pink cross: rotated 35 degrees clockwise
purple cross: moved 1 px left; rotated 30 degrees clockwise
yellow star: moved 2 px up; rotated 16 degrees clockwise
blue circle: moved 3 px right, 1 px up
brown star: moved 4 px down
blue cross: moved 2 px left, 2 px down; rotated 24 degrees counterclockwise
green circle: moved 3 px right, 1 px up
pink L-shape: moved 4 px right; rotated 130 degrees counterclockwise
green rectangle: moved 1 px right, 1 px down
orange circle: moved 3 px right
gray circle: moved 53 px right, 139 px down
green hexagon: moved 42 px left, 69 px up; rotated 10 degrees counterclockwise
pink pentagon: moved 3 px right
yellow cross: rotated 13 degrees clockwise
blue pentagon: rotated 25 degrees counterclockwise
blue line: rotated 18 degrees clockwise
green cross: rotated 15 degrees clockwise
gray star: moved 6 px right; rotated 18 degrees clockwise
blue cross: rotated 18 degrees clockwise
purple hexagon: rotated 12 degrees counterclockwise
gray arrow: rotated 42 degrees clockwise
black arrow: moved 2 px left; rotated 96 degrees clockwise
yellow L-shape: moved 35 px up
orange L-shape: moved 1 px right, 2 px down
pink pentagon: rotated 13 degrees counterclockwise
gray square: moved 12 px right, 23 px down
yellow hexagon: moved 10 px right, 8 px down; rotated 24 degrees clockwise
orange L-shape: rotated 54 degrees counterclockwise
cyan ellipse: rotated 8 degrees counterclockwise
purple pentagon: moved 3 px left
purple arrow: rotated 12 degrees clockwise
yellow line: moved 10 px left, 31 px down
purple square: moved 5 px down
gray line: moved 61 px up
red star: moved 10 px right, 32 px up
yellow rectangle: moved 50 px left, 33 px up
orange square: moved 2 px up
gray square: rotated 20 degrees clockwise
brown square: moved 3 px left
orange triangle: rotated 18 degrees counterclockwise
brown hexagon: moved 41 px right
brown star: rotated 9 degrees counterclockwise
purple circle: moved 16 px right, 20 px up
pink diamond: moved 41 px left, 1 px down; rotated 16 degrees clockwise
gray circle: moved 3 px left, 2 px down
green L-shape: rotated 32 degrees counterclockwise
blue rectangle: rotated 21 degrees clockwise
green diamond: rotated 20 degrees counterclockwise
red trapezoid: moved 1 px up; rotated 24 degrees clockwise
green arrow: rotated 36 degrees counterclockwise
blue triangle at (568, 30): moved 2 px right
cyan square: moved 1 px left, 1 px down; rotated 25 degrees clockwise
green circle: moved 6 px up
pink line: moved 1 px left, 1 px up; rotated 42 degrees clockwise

* Brief *
Write out every line of the data that holds the word "cross".

* Your response *
pink cross: rotated 35 degrees clockwise
purple cross: moved 1 px left; rotated 30 degrees clockwise
blue cross: moved 2 px left, 2 px down; rotated 24 degrees counterclockwise
yellow cross: rotated 13 degrees clockwise
green cross: rotated 15 degrees clockwise
blue cross: rotated 18 degrees clockwise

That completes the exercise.